((
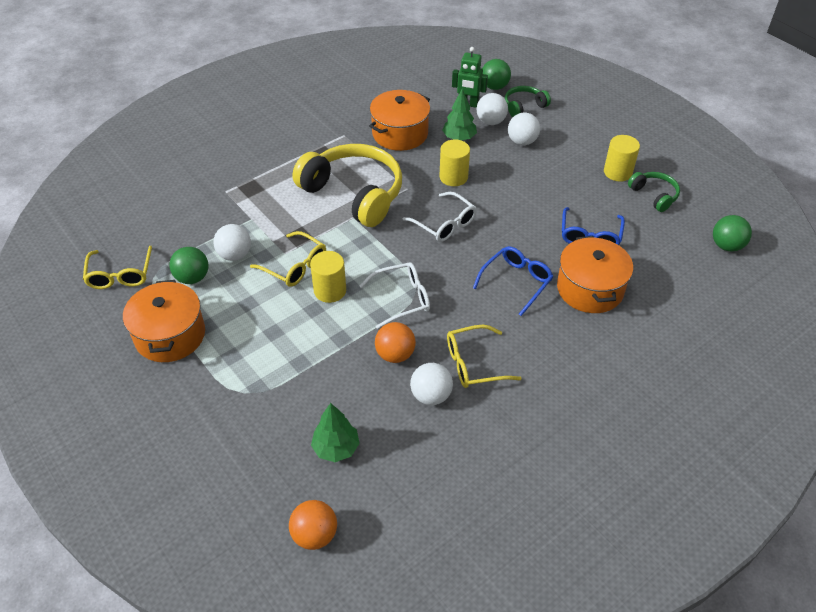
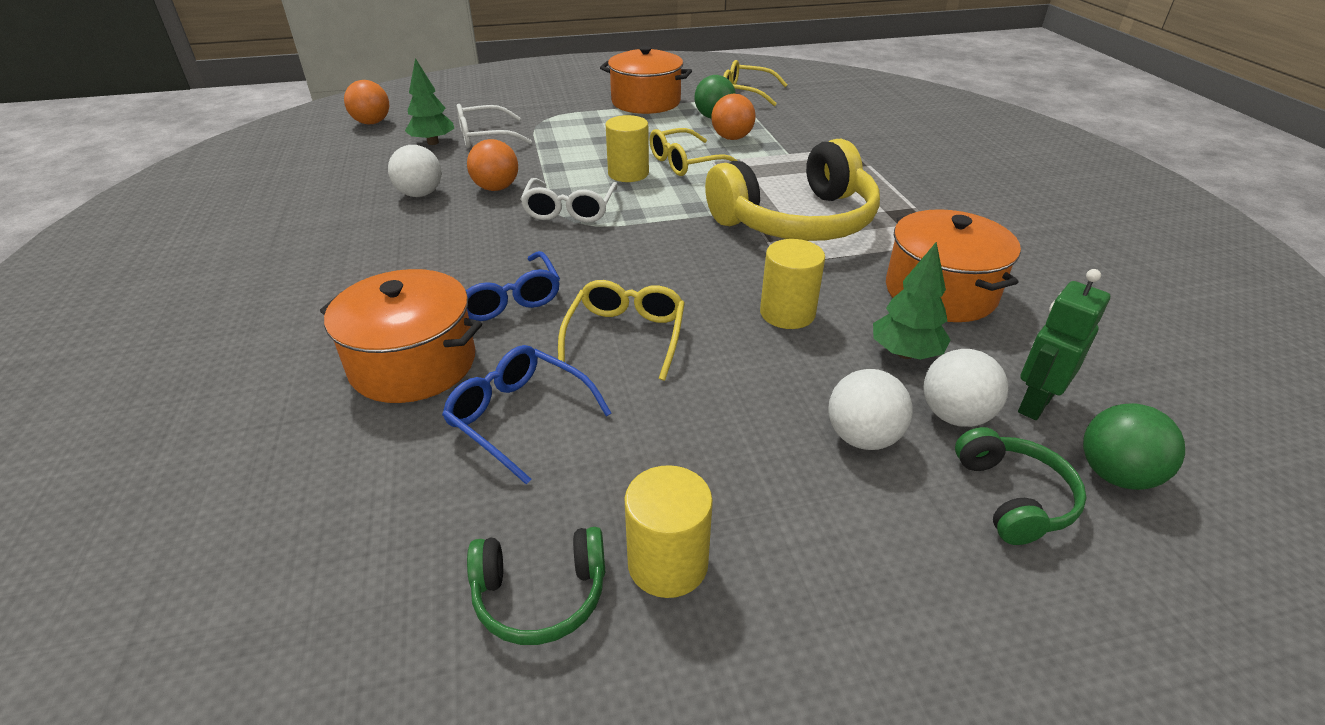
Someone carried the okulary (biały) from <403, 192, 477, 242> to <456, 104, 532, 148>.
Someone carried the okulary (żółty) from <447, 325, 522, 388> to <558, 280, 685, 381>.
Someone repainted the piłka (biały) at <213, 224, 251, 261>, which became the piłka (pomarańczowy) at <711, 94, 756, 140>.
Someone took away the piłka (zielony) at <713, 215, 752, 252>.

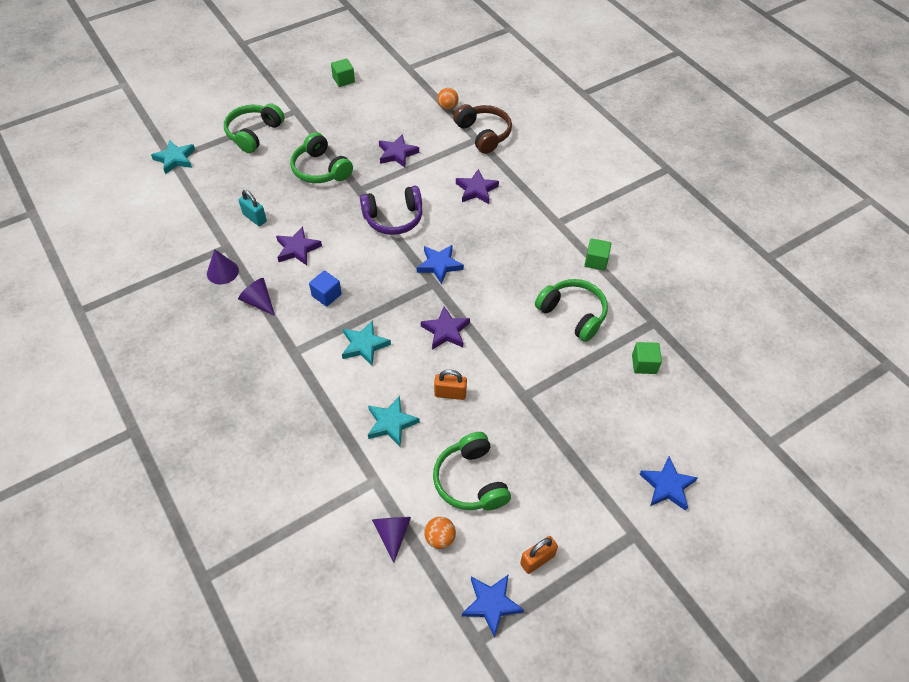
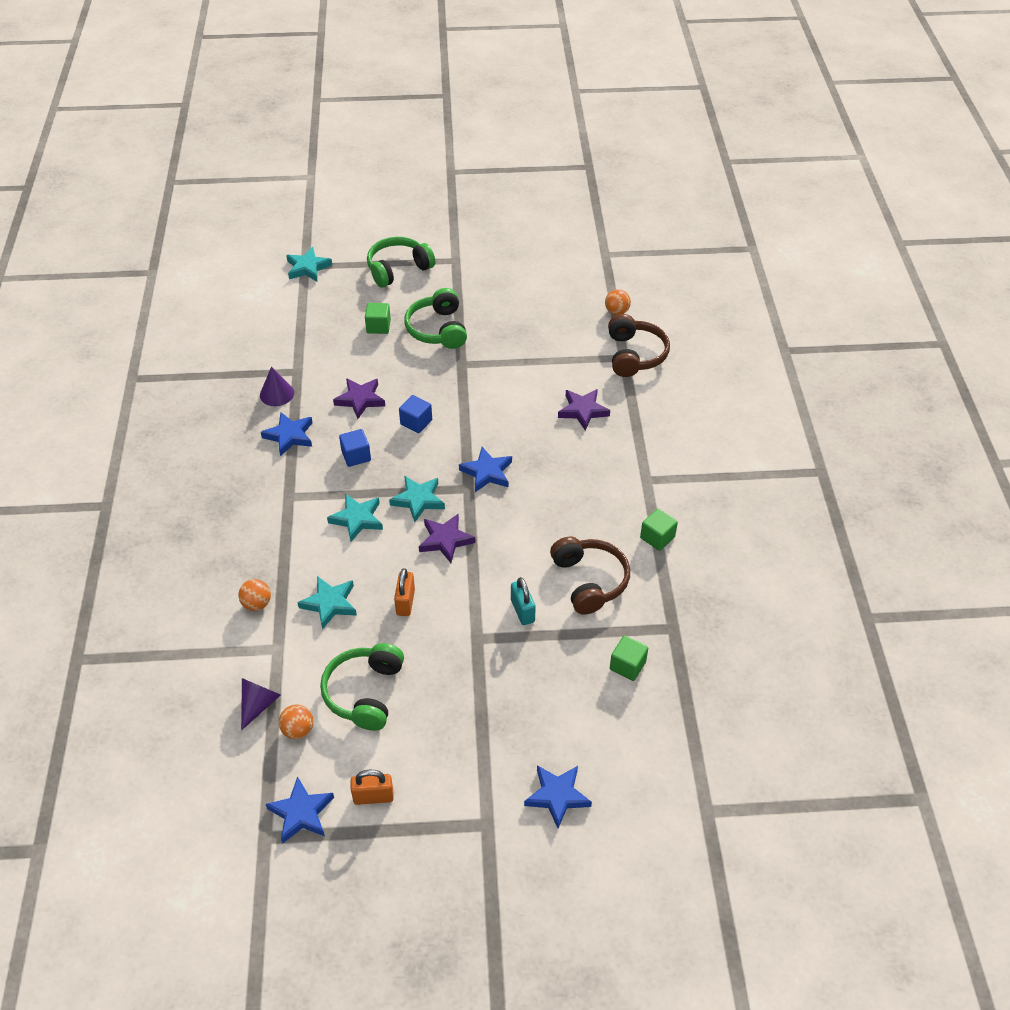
Someone put down the piłka (pomarańczowy) at <239, 579, 271, 611>.
Someone swapped the stożek (fioletowy) at <238, 278, 275, 316> for the gwiazda (niebieski) at <261, 412, 312, 456>.
Someone carried the sześcian (zielony) from <331, 59, 355, 87> to <365, 303, 391, 334>.
Someone put down the gwiazda (turkusowy) at <389, 476, 445, 522>.
Someone rotated the kłódka (pomarańczowy) at <434, 370, 467, 400> by 60 degrees clockwise.
Someone put down the sześcian (niebieski) at <399, 395, 432, 433>.
Someone carried the kłódka (turkusowy) from <239, 190, 267, 226> to <511, 577, 536, 625>.
Someone repainted the słuchawki (zielony) at <535, 279, 608, 342>, which became the słuchawki (brązowy) at <550, 537, 630, 615>.
Someone took away the słuchawki (fioletowy) at <360, 186, 422, 235>.
Someone took away the gwiazda (fioletowy) at <379, 134, 419, 168>.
))
What is needed. Whenever a line of the data holds the string "biały", pick that line out.

Completed task.
Someone carried the okulary (biały) from <403, 192, 477, 242> to <456, 104, 532, 148>.
Someone repainted the piłka (biały) at <213, 224, 251, 261>, which became the piłka (pomarańczowy) at <711, 94, 756, 140>.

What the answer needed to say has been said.